→ **RECORDS**:
------------------------
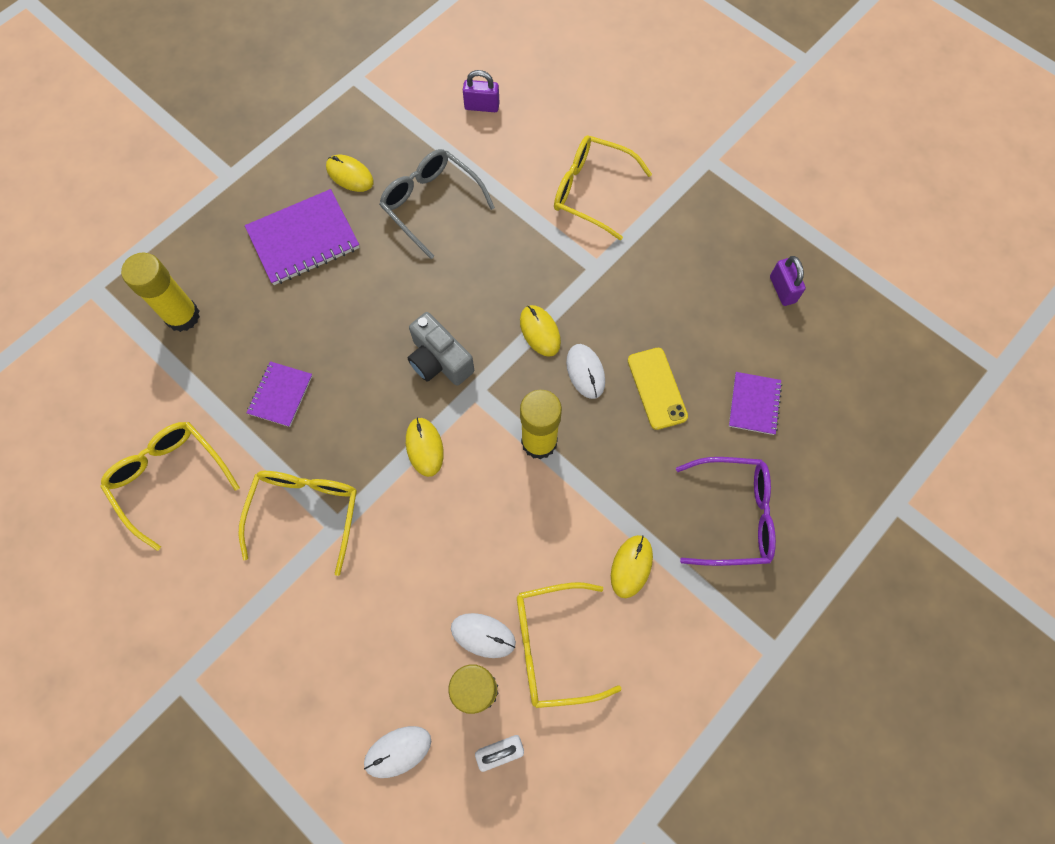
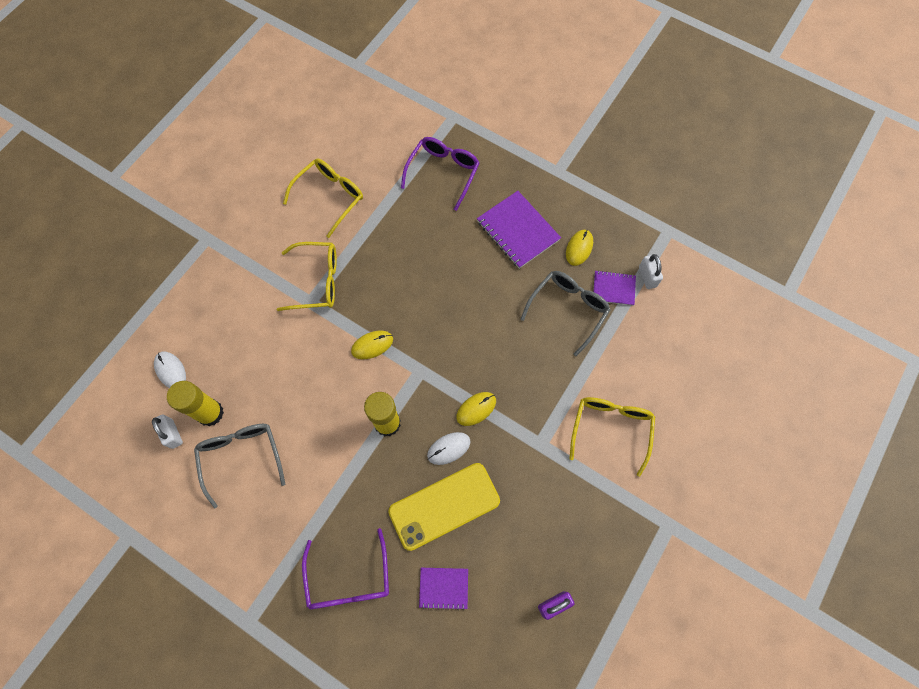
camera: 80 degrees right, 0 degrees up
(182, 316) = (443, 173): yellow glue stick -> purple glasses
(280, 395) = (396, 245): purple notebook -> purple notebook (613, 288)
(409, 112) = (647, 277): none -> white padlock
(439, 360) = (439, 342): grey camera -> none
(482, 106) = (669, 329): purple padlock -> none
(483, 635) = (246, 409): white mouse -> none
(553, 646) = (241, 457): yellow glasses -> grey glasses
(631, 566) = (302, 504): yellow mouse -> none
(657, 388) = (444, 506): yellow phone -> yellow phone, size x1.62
------------------------
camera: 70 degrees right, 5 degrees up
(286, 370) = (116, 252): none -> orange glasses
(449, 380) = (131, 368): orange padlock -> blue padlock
------------------------
Of the entries listed above, reproduce only the lines starting at the line containing "camera: 80 degrees right, 0 degrees up" and ending at the line containing "(657, 388) = (444, 506): yellow". Include both, exactly as they stand.

→ **ANSWER TO THIS EXERCISE**:
camera: 80 degrees right, 0 degrees up
(182, 316) = (443, 173): yellow glue stick -> purple glasses
(280, 395) = (396, 245): purple notebook -> purple notebook (613, 288)
(409, 112) = (647, 277): none -> white padlock
(439, 360) = (439, 342): grey camera -> none
(482, 106) = (669, 329): purple padlock -> none
(483, 635) = (246, 409): white mouse -> none
(553, 646) = (241, 457): yellow glasses -> grey glasses
(631, 566) = (302, 504): yellow mouse -> none
(657, 388) = (444, 506): yellow phone -> yellow phone, size x1.62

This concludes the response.